Exercise task:
Return the material verbatim from its very beginning up to and including the line that contains "You are a delivery".

** Start The input **

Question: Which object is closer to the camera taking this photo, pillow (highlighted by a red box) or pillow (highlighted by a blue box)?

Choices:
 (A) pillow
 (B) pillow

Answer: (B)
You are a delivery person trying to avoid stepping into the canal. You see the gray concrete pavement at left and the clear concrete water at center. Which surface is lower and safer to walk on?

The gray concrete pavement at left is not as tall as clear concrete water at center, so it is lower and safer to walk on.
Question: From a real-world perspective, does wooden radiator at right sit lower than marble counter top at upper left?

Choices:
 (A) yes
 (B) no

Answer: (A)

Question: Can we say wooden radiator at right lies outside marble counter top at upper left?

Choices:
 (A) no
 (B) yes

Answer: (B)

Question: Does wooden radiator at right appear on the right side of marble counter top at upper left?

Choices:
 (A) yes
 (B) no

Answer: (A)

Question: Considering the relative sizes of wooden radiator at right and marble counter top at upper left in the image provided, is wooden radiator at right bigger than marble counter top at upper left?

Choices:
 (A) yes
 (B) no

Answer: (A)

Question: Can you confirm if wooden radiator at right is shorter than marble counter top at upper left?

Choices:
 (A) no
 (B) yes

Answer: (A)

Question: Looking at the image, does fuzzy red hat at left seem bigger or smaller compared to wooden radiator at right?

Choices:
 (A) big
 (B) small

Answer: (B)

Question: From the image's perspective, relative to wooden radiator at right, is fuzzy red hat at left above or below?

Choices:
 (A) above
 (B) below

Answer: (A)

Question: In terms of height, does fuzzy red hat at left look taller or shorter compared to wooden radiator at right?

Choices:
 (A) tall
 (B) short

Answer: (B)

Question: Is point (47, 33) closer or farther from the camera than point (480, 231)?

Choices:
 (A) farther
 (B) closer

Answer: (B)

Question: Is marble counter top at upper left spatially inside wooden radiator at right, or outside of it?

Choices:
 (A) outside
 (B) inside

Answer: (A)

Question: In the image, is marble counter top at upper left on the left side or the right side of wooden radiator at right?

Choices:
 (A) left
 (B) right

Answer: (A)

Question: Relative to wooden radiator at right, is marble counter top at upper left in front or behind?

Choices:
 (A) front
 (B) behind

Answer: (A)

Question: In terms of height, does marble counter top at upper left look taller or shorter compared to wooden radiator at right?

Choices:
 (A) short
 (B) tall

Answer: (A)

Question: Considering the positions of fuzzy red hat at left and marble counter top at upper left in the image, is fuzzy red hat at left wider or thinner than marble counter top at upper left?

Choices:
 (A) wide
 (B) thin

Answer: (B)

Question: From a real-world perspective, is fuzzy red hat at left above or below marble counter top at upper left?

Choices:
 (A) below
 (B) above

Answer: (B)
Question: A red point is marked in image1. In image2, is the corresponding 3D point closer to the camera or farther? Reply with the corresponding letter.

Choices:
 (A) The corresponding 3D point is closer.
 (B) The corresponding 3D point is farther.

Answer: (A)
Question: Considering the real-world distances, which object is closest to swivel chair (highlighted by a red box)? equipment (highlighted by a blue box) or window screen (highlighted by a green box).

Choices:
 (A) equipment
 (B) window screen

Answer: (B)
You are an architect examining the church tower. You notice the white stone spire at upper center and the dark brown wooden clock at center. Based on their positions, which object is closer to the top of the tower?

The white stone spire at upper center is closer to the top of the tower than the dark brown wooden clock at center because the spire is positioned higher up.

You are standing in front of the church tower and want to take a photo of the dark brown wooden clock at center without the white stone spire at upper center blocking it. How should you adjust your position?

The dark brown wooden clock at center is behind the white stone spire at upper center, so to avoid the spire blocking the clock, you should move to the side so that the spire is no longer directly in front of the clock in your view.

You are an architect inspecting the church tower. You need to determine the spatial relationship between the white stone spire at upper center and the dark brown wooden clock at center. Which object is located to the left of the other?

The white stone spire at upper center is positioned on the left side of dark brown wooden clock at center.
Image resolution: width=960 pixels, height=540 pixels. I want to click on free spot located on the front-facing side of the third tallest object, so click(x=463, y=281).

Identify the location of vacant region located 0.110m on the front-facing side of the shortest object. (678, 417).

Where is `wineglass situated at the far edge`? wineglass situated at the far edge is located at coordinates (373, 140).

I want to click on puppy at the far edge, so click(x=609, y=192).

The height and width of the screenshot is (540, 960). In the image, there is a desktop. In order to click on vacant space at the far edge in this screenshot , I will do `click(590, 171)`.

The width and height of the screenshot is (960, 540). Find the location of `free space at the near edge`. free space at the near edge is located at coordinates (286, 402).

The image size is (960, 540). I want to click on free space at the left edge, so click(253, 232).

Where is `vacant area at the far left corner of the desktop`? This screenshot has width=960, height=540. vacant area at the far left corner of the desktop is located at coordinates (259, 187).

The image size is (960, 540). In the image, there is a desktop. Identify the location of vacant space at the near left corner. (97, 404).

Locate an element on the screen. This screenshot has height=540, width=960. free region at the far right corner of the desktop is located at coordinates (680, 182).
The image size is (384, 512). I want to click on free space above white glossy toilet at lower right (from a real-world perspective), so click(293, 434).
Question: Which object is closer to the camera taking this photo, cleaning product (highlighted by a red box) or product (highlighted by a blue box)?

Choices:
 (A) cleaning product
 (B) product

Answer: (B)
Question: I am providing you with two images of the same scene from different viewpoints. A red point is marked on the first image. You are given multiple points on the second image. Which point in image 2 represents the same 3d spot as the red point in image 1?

** End The input **

Full solution:
Question: Which object is closer to the camera taking this photo, pillow (highlighted by a red box) or pillow (highlighted by a blue box)?

Choices:
 (A) pillow
 (B) pillow

Answer: (B)
You are a delivery person trying to avoid stepping into the canal. You see the gray concrete pavement at left and the clear concrete water at center. Which surface is lower and safer to walk on?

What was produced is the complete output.